Task to carry out:
Present the following data again exactly as it is shown.

Data entries:
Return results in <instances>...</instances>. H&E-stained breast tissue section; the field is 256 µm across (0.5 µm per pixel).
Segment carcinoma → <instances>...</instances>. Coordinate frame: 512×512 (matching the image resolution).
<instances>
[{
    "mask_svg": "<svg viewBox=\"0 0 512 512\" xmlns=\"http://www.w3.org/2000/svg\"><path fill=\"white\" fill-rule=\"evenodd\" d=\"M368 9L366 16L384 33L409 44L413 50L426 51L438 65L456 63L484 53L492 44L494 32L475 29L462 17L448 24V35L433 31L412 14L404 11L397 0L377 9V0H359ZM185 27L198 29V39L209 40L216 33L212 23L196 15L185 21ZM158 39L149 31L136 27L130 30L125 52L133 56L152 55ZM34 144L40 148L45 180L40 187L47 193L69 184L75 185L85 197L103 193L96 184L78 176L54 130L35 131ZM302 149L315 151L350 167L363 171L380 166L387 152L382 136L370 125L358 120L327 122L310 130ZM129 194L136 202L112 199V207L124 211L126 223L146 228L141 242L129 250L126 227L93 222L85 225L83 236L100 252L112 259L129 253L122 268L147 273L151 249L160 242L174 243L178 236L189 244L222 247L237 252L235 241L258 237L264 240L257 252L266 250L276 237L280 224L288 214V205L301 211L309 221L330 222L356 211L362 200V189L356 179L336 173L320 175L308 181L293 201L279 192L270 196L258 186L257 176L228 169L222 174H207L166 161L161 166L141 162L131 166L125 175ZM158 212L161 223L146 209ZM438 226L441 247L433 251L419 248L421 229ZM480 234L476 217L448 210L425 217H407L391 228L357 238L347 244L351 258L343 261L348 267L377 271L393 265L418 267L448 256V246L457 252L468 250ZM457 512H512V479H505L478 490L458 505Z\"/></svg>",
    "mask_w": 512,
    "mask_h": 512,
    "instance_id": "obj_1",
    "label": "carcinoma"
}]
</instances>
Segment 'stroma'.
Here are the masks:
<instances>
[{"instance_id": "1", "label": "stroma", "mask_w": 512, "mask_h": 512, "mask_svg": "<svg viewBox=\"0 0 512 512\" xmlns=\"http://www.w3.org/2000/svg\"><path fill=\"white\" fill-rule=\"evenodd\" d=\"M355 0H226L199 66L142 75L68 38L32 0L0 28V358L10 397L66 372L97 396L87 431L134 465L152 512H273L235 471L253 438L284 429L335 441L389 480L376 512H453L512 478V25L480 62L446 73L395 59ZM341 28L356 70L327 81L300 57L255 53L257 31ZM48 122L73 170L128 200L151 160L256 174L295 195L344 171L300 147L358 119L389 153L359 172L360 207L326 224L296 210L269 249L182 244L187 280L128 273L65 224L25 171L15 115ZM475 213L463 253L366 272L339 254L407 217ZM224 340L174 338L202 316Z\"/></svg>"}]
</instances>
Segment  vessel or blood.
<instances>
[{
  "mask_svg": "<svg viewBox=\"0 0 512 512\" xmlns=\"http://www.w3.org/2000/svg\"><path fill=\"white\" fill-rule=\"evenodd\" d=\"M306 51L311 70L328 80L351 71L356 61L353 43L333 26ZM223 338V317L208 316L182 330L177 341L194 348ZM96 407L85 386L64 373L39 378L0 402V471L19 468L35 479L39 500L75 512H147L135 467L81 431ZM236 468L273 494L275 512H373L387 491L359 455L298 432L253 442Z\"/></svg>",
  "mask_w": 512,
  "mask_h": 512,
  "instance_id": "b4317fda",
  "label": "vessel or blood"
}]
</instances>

Full response:
Return results in <instances>...</instances>. H&E-stained breast tissue section; the field is 256 µm across (0.5 µm per pixel).
Segment carcinoma → <instances>...</instances>. Coordinate frame: 512×512 (matching the image resolution).
<instances>
[{
    "mask_svg": "<svg viewBox=\"0 0 512 512\" xmlns=\"http://www.w3.org/2000/svg\"><path fill=\"white\" fill-rule=\"evenodd\" d=\"M368 9L366 16L384 33L409 44L413 50L426 51L438 65L456 63L484 53L492 44L494 32L475 29L462 17L448 24V35L433 31L412 14L404 11L397 0L377 9V0H359ZM185 27L198 29V39L209 40L216 33L212 23L196 15L185 21ZM158 39L149 31L136 27L130 30L125 52L133 56L152 55ZM34 144L40 148L45 180L40 187L47 193L69 184L75 185L85 197L103 193L96 184L78 176L54 130L35 131ZM302 149L315 151L350 167L363 171L380 166L387 152L382 136L370 125L358 120L327 122L310 130ZM129 194L136 202L112 199V207L124 211L126 223L146 228L141 242L129 250L126 227L93 222L85 225L83 236L100 252L112 259L129 253L122 268L147 273L151 249L160 242L174 243L178 236L189 244L222 247L237 252L235 241L258 237L264 240L257 252L266 250L276 237L280 224L288 214V205L301 211L309 221L330 222L356 211L362 200V189L356 179L336 173L320 175L308 181L293 201L279 192L270 196L258 186L257 176L228 169L222 174H207L166 161L161 166L141 162L131 166L125 175ZM158 212L161 223L146 209ZM438 226L441 247L433 251L419 248L421 229ZM480 234L476 217L448 210L425 217H407L391 228L357 238L347 244L351 258L343 261L348 267L377 271L393 265L418 267L448 256V246L457 252L468 250ZM457 512H512V479H505L478 490L458 505Z\"/></svg>",
    "mask_w": 512,
    "mask_h": 512,
    "instance_id": "obj_1",
    "label": "carcinoma"
}]
</instances>
Segment 'stroma'.
Here are the masks:
<instances>
[{"instance_id": "1", "label": "stroma", "mask_w": 512, "mask_h": 512, "mask_svg": "<svg viewBox=\"0 0 512 512\" xmlns=\"http://www.w3.org/2000/svg\"><path fill=\"white\" fill-rule=\"evenodd\" d=\"M355 0H226L199 66L142 75L68 38L32 0L0 28V358L10 397L66 372L97 396L87 431L134 465L152 512H273L235 471L253 438L284 429L335 441L389 480L376 512H453L512 478V25L480 62L446 73L395 59ZM341 28L356 70L327 81L300 57L255 53L257 31ZM48 122L73 170L128 200L151 160L256 174L295 195L344 171L300 147L358 119L389 153L359 172L360 207L326 224L296 210L269 249L182 244L187 280L128 273L65 224L25 171L15 115ZM475 213L463 253L366 272L339 254L407 217ZM224 340L174 338L202 316Z\"/></svg>"}]
</instances>
Segment  vessel or blood.
<instances>
[{
  "mask_svg": "<svg viewBox=\"0 0 512 512\" xmlns=\"http://www.w3.org/2000/svg\"><path fill=\"white\" fill-rule=\"evenodd\" d=\"M306 51L311 70L328 80L351 71L356 61L353 43L333 26ZM223 338V317L208 316L182 330L177 341L194 348ZM96 407L85 386L64 373L39 378L0 402V471L19 468L35 479L39 500L75 512H147L135 467L81 431ZM236 468L273 494L275 512H373L387 491L359 455L298 432L253 442Z\"/></svg>",
  "mask_w": 512,
  "mask_h": 512,
  "instance_id": "b4317fda",
  "label": "vessel or blood"
}]
</instances>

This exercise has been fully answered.